[[ DATA SECTION open ]]

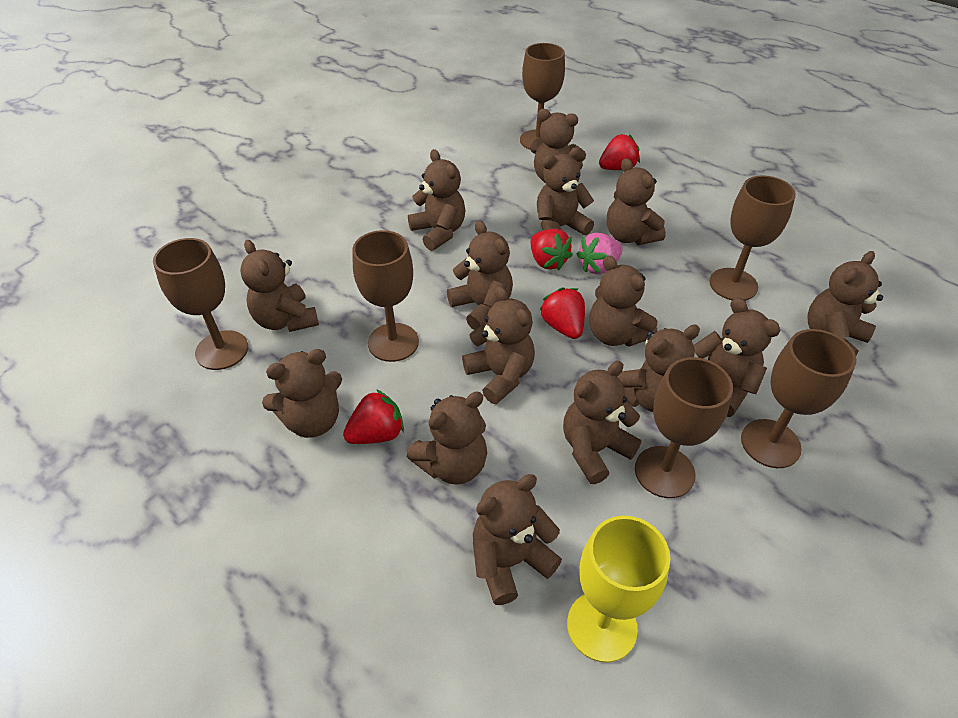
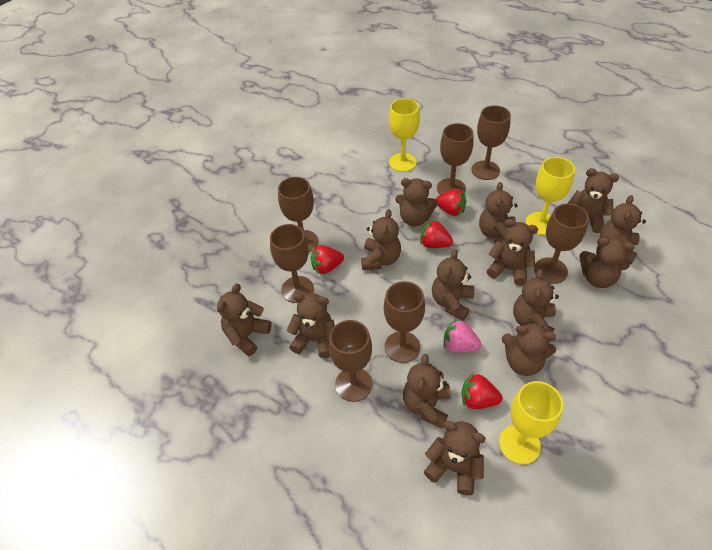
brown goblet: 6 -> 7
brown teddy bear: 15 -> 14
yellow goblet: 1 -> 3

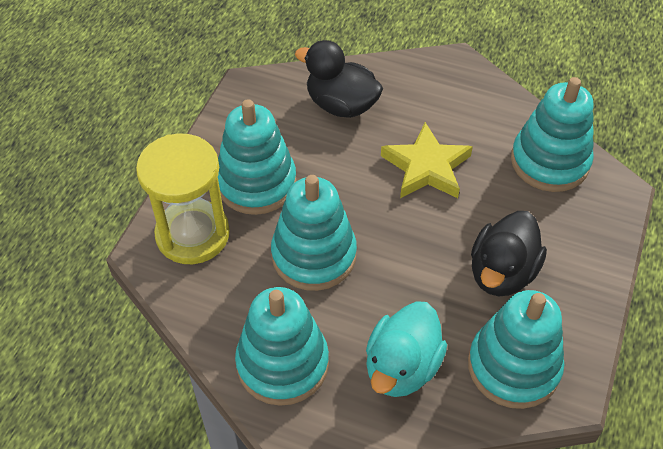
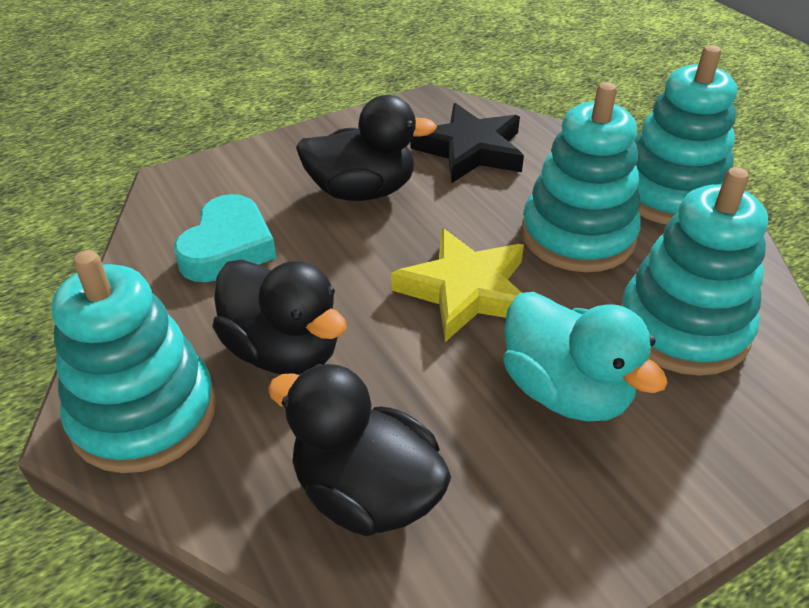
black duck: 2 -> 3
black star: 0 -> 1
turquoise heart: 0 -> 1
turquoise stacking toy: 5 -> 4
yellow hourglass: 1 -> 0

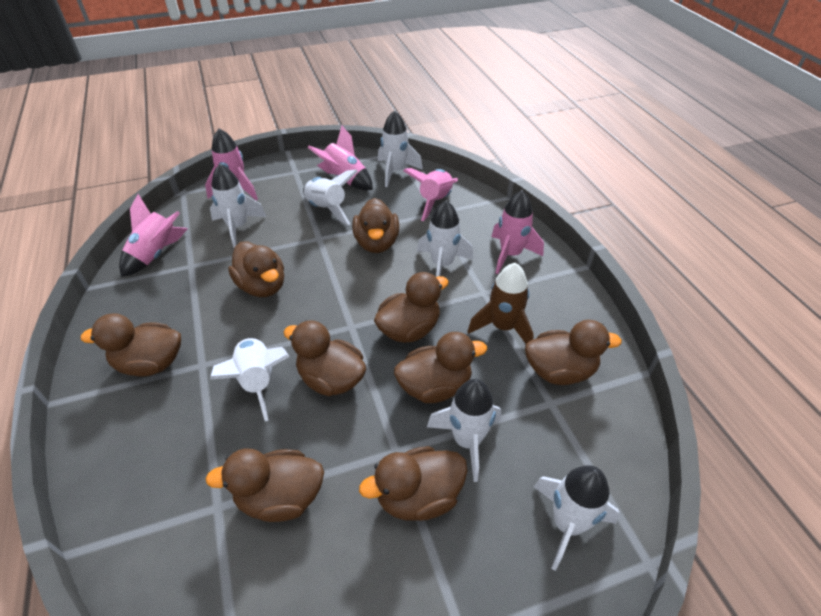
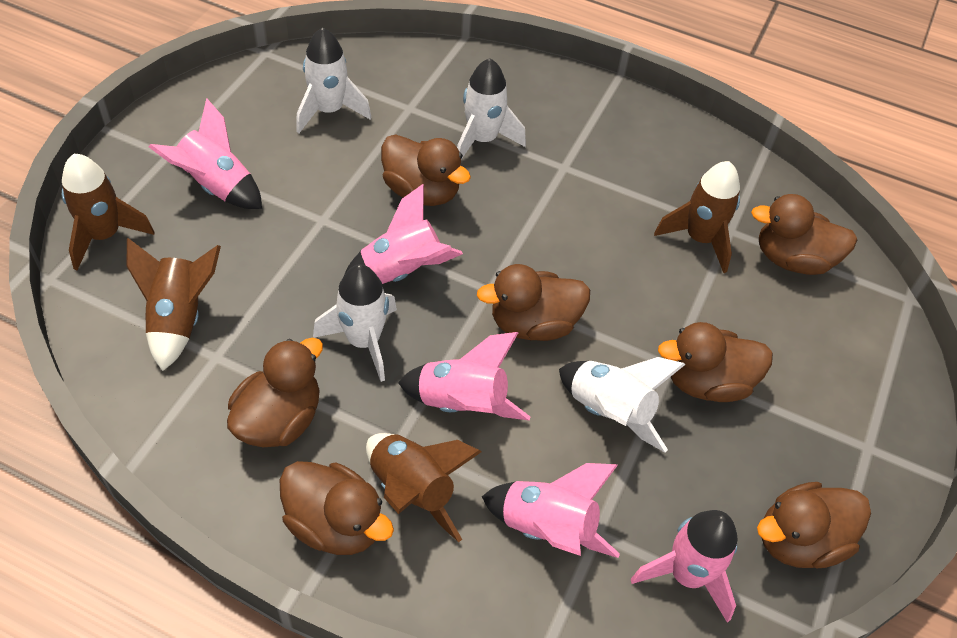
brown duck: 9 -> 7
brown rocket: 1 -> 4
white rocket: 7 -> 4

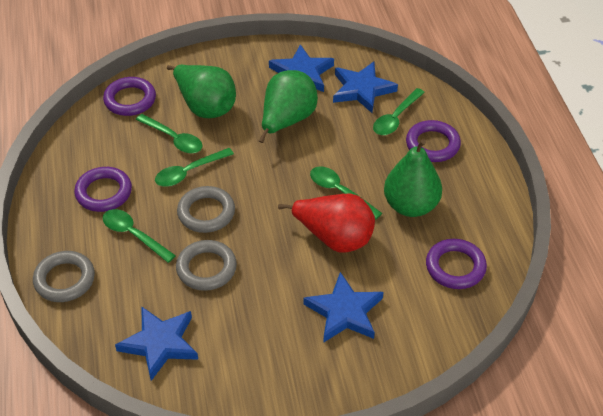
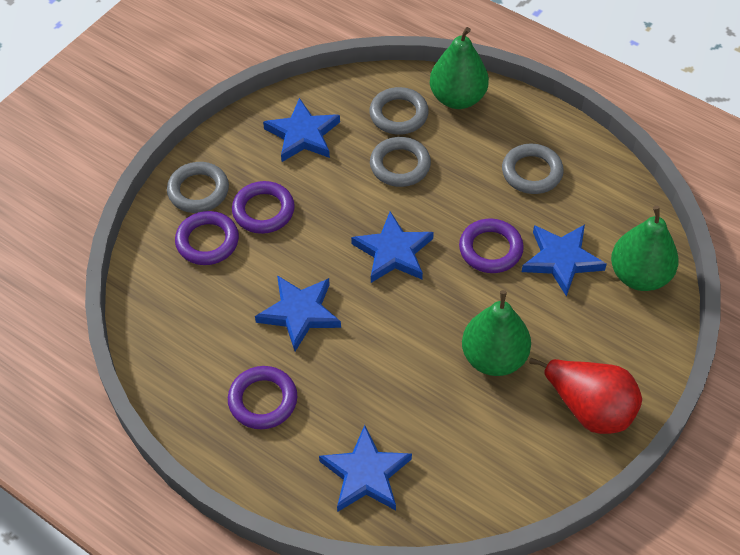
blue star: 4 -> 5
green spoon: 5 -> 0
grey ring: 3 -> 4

[[ DATA SECTION closed ]]

PROBLEM TO SOLVE: If a line of the listing above holds the string "brown", copy it.

OUTPUT:
brown goblet: 6 -> 7
brown teddy bear: 15 -> 14
brown duck: 9 -> 7
brown rocket: 1 -> 4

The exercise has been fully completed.